**Task to carry out**
Transcribe exactly the portion of the listing below that runs from the line containing "orange trapezoid: (470, 680)" through its last line.

- - - - -

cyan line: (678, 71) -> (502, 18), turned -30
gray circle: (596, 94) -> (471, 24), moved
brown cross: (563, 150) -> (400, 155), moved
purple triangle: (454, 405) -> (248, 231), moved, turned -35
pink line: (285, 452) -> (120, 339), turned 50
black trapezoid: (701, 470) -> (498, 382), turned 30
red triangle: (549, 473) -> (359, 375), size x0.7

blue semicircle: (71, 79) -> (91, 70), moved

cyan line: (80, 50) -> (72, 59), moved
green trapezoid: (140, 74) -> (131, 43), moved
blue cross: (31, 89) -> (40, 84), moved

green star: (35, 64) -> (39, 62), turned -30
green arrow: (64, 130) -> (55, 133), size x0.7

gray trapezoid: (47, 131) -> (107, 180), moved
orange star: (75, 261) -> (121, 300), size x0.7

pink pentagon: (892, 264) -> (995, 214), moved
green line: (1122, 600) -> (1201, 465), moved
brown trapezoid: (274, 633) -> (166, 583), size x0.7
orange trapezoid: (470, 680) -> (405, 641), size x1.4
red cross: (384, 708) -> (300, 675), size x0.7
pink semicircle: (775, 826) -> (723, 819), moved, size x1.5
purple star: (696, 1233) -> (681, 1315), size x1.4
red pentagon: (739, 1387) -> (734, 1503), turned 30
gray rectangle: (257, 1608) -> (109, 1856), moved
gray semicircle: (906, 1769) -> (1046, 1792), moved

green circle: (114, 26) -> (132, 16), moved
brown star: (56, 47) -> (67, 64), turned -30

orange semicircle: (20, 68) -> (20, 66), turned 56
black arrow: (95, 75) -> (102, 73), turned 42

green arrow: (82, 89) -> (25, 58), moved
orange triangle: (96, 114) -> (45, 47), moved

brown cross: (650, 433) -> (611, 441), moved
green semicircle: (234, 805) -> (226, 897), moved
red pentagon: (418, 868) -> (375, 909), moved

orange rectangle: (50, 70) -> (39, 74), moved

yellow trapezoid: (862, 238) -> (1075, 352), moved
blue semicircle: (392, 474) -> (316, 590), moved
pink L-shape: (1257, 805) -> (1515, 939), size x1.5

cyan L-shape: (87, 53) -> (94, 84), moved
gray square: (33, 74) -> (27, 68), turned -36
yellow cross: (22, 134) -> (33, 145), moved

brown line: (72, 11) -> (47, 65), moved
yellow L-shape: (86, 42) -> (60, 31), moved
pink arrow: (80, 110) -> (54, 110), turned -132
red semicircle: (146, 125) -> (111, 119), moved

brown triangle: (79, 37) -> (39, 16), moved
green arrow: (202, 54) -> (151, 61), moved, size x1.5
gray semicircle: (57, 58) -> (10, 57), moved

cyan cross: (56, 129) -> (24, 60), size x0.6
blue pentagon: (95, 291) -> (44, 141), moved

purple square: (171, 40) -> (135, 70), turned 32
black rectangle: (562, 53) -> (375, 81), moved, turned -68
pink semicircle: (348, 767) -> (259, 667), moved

- - - - -

**Result**
orange trapezoid: (470, 680) -> (405, 641), size x1.4
red cross: (384, 708) -> (300, 675), size x0.7
pink semicircle: (775, 826) -> (723, 819), moved, size x1.5
purple star: (696, 1233) -> (681, 1315), size x1.4
red pentagon: (739, 1387) -> (734, 1503), turned 30
gray rectangle: (257, 1608) -> (109, 1856), moved
gray semicircle: (906, 1769) -> (1046, 1792), moved

green circle: (114, 26) -> (132, 16), moved
brown star: (56, 47) -> (67, 64), turned -30

orange semicircle: (20, 68) -> (20, 66), turned 56
black arrow: (95, 75) -> (102, 73), turned 42

green arrow: (82, 89) -> (25, 58), moved
orange triangle: (96, 114) -> (45, 47), moved

brown cross: (650, 433) -> (611, 441), moved
green semicircle: (234, 805) -> (226, 897), moved
red pentagon: (418, 868) -> (375, 909), moved

orange rectangle: (50, 70) -> (39, 74), moved

yellow trapezoid: (862, 238) -> (1075, 352), moved
blue semicircle: (392, 474) -> (316, 590), moved
pink L-shape: (1257, 805) -> (1515, 939), size x1.5

cyan L-shape: (87, 53) -> (94, 84), moved
gray square: (33, 74) -> (27, 68), turned -36
yellow cross: (22, 134) -> (33, 145), moved

brown line: (72, 11) -> (47, 65), moved
yellow L-shape: (86, 42) -> (60, 31), moved
pink arrow: (80, 110) -> (54, 110), turned -132
red semicircle: (146, 125) -> (111, 119), moved

brown triangle: (79, 37) -> (39, 16), moved
green arrow: (202, 54) -> (151, 61), moved, size x1.5
gray semicircle: (57, 58) -> (10, 57), moved

cyan cross: (56, 129) -> (24, 60), size x0.6
blue pentagon: (95, 291) -> (44, 141), moved

purple square: (171, 40) -> (135, 70), turned 32
black rectangle: (562, 53) -> (375, 81), moved, turned -68
pink semicircle: (348, 767) -> (259, 667), moved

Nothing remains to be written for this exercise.